Change detection data
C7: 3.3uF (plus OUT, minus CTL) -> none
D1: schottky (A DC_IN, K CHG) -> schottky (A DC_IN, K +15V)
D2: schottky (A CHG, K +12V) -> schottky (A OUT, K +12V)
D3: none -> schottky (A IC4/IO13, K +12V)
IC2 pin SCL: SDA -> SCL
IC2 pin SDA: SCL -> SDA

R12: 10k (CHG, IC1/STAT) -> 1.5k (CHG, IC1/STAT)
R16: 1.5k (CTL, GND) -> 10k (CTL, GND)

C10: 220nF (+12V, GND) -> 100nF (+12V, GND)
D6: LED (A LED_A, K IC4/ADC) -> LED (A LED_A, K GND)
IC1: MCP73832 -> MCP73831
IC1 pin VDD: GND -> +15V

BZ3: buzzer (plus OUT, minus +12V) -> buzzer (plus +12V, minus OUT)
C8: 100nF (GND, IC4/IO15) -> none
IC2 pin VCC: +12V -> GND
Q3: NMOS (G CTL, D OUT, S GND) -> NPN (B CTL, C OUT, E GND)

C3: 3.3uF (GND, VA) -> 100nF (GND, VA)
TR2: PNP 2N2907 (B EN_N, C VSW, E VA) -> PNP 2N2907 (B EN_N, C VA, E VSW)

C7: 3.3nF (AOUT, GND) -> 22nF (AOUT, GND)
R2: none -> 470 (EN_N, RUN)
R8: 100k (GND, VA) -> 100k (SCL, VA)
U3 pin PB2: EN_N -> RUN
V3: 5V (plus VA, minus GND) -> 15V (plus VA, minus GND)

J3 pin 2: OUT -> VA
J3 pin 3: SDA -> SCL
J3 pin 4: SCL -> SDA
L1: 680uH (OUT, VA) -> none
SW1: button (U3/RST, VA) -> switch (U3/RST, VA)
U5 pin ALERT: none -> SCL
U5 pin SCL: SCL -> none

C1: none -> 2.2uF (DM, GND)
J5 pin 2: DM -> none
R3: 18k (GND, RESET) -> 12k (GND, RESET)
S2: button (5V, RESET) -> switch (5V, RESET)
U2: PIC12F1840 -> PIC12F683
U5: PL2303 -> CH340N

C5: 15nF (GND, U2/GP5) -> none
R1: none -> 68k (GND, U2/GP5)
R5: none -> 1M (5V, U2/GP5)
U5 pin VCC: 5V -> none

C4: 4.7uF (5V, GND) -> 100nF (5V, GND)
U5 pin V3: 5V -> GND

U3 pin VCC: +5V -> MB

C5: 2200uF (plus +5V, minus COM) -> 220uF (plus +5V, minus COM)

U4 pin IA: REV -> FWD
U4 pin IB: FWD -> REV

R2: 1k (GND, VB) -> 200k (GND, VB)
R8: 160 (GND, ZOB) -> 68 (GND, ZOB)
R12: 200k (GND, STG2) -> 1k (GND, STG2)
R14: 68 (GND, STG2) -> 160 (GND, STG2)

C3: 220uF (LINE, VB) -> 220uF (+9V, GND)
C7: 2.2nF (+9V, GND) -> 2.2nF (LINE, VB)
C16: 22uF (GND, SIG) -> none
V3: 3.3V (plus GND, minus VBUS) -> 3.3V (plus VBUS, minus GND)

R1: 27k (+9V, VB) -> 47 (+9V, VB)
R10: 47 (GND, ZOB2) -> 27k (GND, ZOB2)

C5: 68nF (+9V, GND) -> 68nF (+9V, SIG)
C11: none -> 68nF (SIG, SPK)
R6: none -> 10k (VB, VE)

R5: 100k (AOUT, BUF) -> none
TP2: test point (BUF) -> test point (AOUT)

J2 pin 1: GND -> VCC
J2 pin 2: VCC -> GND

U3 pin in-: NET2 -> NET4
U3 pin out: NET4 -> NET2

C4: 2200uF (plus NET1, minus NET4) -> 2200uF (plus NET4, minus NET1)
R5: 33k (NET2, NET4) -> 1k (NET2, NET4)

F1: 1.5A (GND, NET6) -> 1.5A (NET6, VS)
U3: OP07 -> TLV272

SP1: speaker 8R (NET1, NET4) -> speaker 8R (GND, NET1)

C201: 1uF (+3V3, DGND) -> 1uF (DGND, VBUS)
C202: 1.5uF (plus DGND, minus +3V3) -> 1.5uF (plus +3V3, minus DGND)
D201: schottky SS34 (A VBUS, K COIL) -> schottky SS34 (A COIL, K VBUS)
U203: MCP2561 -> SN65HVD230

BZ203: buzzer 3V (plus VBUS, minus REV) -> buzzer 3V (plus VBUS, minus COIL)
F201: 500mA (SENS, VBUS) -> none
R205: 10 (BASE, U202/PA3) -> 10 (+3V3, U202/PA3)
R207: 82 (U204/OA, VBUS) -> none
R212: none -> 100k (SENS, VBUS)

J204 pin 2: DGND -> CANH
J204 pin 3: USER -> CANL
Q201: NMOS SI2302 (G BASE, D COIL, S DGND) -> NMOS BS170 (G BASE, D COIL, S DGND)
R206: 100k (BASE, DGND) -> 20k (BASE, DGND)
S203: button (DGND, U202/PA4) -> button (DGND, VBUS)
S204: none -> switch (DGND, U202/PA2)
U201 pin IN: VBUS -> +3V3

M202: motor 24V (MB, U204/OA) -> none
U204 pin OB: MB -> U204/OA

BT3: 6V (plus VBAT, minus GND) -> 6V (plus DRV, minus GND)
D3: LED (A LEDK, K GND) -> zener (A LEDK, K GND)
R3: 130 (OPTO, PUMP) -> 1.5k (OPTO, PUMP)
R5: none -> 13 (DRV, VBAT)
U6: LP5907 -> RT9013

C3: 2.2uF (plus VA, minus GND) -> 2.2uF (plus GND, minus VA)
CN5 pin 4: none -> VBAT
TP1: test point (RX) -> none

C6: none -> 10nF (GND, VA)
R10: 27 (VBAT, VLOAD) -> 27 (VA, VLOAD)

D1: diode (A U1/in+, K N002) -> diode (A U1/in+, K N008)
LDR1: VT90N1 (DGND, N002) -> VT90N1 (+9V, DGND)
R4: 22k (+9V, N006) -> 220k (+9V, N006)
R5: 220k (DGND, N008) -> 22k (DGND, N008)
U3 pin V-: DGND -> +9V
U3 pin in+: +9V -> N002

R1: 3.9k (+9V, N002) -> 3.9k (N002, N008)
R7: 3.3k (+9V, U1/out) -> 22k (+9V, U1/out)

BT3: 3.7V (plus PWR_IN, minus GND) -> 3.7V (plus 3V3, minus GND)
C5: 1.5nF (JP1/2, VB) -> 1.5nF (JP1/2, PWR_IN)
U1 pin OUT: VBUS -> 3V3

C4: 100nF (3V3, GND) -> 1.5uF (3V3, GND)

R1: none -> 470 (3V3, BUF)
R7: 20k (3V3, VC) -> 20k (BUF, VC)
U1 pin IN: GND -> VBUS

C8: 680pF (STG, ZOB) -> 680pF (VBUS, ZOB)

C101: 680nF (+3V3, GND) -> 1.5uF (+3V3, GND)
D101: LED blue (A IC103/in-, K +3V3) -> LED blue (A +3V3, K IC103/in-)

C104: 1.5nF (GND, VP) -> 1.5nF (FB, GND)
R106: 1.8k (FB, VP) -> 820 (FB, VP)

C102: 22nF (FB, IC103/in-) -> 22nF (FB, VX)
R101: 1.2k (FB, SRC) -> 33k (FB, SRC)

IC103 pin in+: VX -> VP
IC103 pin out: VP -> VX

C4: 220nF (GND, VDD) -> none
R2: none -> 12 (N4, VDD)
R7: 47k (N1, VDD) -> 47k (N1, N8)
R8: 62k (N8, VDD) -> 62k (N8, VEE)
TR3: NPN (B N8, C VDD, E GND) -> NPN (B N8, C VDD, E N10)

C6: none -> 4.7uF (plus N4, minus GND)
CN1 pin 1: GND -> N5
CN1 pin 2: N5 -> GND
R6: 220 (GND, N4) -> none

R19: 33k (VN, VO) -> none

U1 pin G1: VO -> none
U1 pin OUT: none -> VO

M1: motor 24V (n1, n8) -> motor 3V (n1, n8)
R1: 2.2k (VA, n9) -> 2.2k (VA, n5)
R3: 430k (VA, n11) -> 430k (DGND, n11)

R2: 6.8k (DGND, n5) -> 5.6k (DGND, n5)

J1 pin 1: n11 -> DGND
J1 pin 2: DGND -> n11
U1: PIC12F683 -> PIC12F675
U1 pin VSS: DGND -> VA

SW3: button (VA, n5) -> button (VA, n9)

(What you should do) Read the entries and select each line where the word "schottky" is found.

(Result for this exercise)
D1: schottky (A DC_IN, K CHG) -> schottky (A DC_IN, K +15V)
D2: schottky (A CHG, K +12V) -> schottky (A OUT, K +12V)
D3: none -> schottky (A IC4/IO13, K +12V)
D201: schottky SS34 (A VBUS, K COIL) -> schottky SS34 (A COIL, K VBUS)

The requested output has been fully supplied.